» What is being asked: Without the images, print every line of the material below exactly as given.

» Data section:
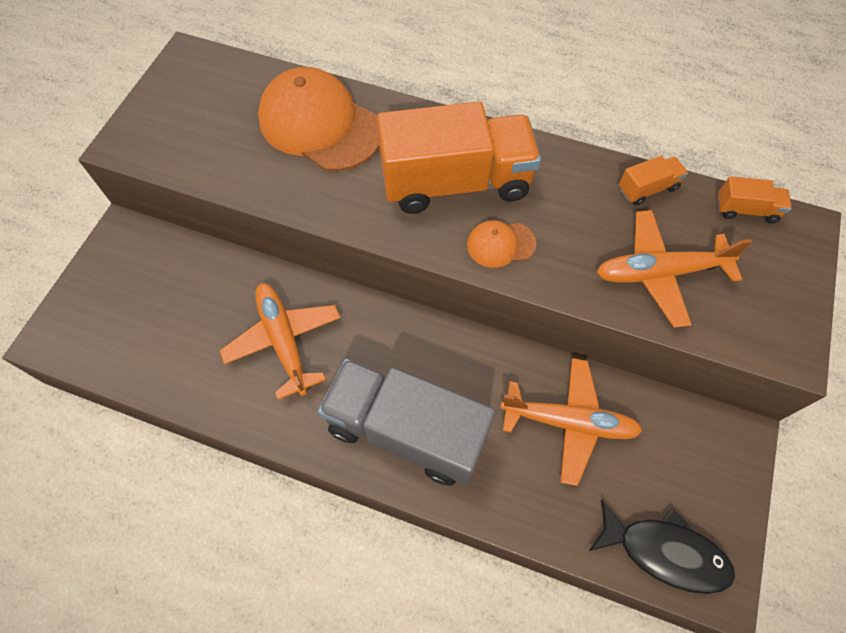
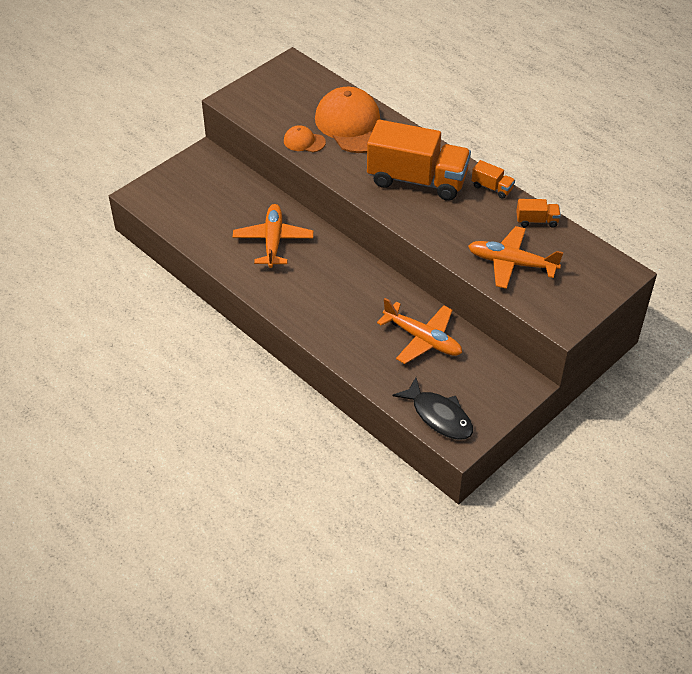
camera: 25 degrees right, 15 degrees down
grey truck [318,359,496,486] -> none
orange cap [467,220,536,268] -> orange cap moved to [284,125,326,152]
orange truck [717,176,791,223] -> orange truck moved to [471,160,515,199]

» Exercise answer:
camera: 25 degrees right, 15 degrees down
grey truck [318,359,496,486] -> none
orange cap [467,220,536,268] -> orange cap moved to [284,125,326,152]
orange truck [717,176,791,223] -> orange truck moved to [471,160,515,199]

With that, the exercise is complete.